Spatial reasoning data:
※

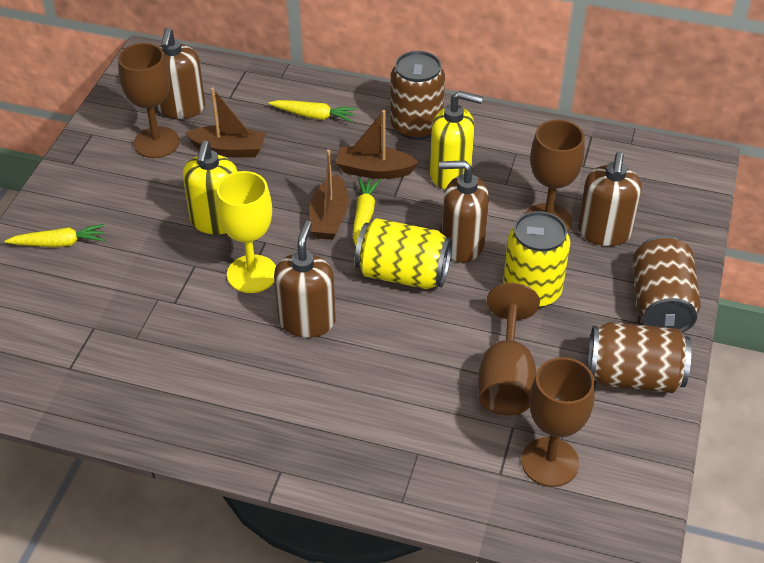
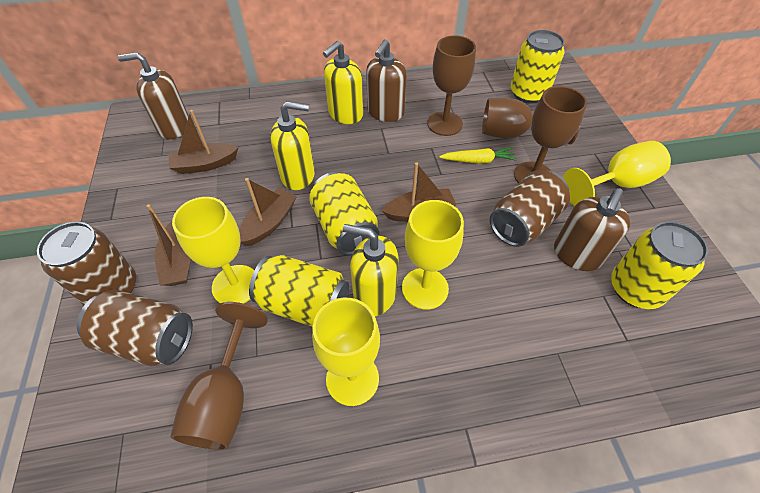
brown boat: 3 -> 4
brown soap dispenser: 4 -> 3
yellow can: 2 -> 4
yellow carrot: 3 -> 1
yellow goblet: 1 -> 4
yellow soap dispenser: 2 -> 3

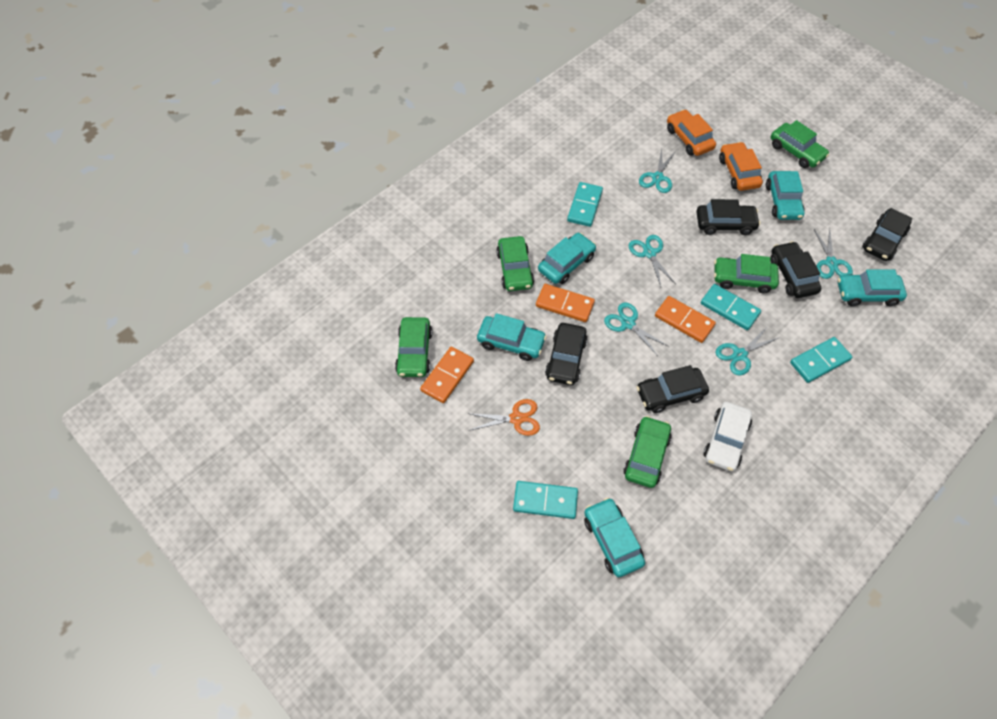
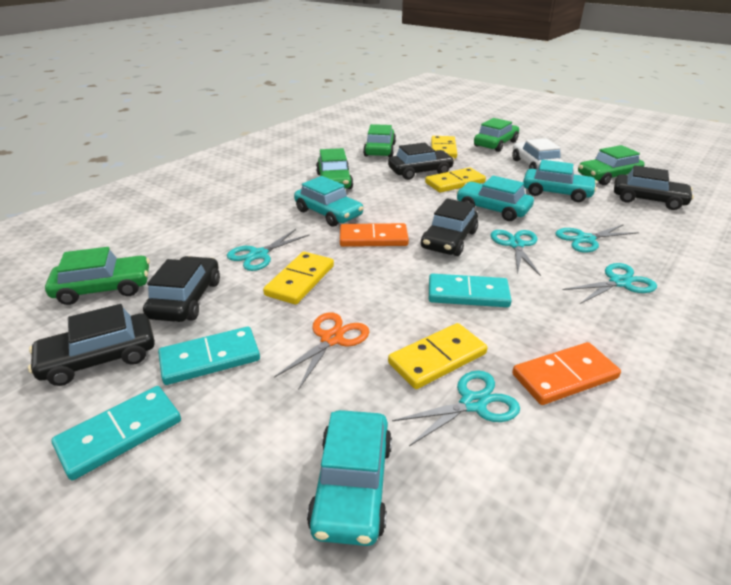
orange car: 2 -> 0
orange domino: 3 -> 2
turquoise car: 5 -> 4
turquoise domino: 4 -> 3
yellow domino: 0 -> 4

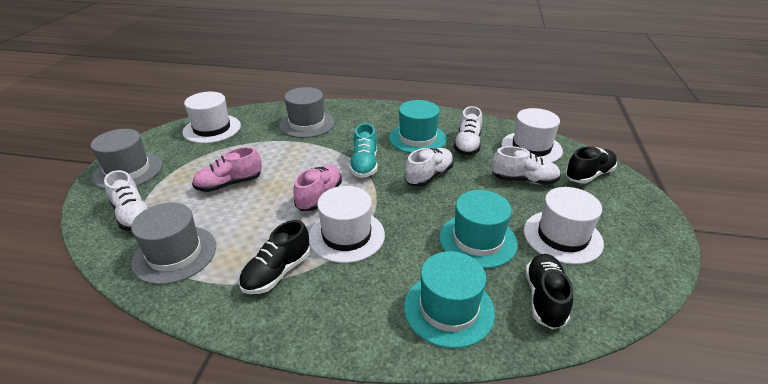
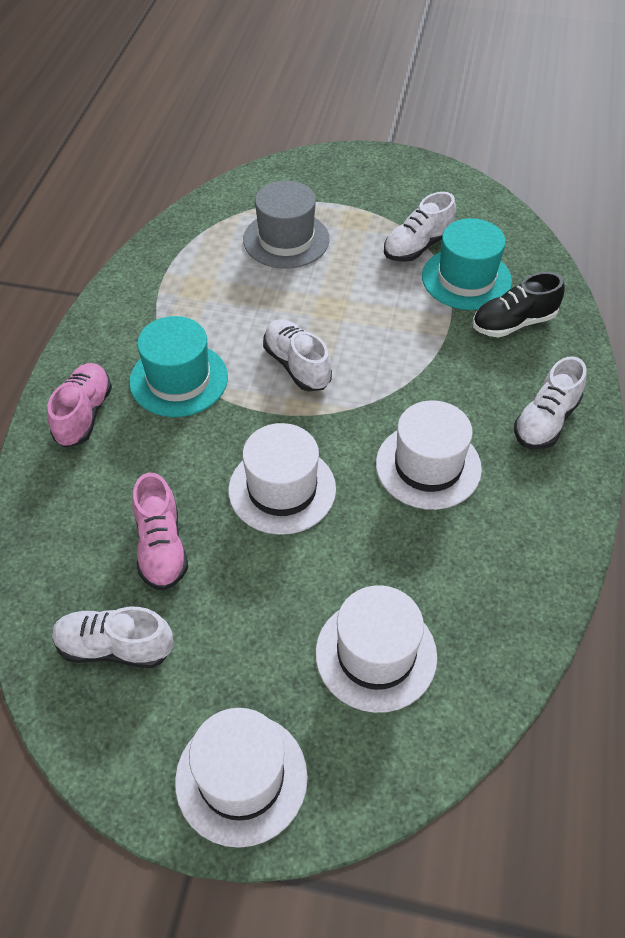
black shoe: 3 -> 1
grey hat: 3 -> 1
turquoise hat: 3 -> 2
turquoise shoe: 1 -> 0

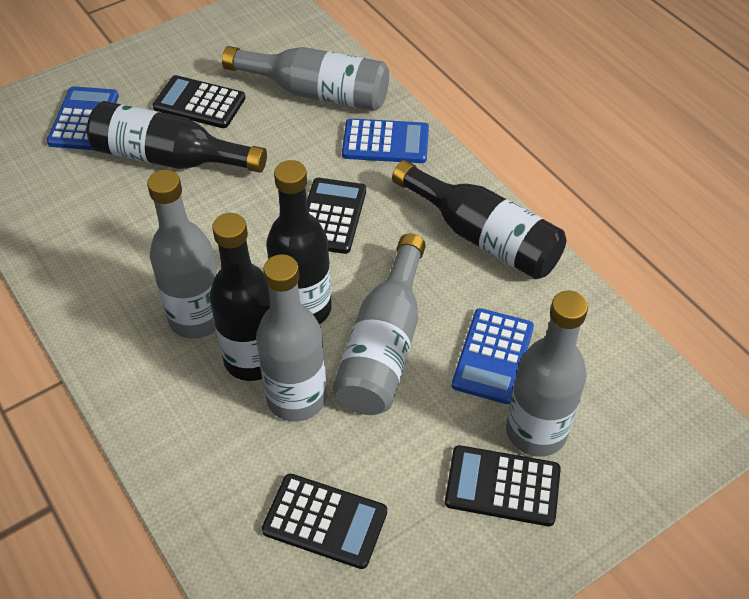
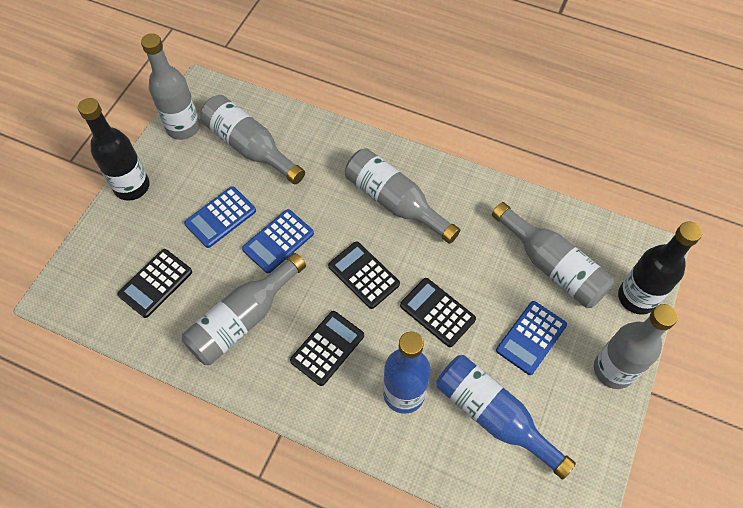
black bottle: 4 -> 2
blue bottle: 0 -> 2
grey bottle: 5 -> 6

※

_Your instructions_
No pictures belong in the copy. Retype exactly, and only, the lines from the line containing "turquoise hat: 3 -> 2" through the last line of the data, both included.

_Result for this task_
turquoise hat: 3 -> 2
turquoise shoe: 1 -> 0

black bottle: 4 -> 2
blue bottle: 0 -> 2
grey bottle: 5 -> 6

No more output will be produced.